## [Exercise]
Please copy, word for word, the line that contains "camera: 75 degrees left, 10 degrees up" and every line after it through the end of the records, and nothing more.

=== Entries shown ===

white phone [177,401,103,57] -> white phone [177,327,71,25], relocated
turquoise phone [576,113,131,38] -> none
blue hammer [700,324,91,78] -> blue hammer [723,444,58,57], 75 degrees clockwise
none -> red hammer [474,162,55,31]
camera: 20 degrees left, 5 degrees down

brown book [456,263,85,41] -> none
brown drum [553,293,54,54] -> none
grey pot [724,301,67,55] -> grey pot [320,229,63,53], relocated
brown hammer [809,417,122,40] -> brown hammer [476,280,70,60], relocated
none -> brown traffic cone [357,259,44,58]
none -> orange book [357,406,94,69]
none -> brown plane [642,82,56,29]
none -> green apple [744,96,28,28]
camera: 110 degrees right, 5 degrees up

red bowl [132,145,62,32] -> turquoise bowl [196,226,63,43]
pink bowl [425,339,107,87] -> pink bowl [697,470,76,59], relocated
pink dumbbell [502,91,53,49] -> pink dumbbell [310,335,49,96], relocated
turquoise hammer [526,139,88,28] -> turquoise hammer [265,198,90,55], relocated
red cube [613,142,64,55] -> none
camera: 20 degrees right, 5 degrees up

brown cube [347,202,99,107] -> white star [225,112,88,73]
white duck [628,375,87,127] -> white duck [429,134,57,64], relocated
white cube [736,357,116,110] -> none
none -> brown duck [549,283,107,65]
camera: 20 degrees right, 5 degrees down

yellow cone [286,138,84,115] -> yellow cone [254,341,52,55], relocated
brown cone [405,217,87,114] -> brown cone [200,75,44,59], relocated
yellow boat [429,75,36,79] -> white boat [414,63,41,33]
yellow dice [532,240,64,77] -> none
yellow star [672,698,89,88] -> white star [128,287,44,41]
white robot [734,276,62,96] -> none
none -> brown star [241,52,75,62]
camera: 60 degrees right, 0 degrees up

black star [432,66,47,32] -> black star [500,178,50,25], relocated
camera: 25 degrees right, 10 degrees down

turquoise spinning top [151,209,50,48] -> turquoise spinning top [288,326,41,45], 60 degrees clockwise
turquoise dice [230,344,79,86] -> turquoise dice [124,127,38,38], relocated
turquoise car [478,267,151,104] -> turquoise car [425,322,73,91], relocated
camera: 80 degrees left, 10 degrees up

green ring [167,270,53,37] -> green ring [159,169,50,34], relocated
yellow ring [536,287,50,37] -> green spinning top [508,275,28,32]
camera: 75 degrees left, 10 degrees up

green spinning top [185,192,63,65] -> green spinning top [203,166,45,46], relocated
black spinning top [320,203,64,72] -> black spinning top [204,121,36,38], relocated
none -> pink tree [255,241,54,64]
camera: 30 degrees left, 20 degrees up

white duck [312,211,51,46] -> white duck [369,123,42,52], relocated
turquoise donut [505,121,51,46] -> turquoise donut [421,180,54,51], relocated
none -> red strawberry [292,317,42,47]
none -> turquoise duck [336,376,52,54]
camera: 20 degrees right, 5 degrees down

===

## [Written response]
camera: 75 degrees left, 10 degrees up

green spinning top [185,192,63,65] -> green spinning top [203,166,45,46], relocated
black spinning top [320,203,64,72] -> black spinning top [204,121,36,38], relocated
none -> pink tree [255,241,54,64]
camera: 30 degrees left, 20 degrees up

white duck [312,211,51,46] -> white duck [369,123,42,52], relocated
turquoise donut [505,121,51,46] -> turquoise donut [421,180,54,51], relocated
none -> red strawberry [292,317,42,47]
none -> turquoise duck [336,376,52,54]
camera: 20 degrees right, 5 degrees down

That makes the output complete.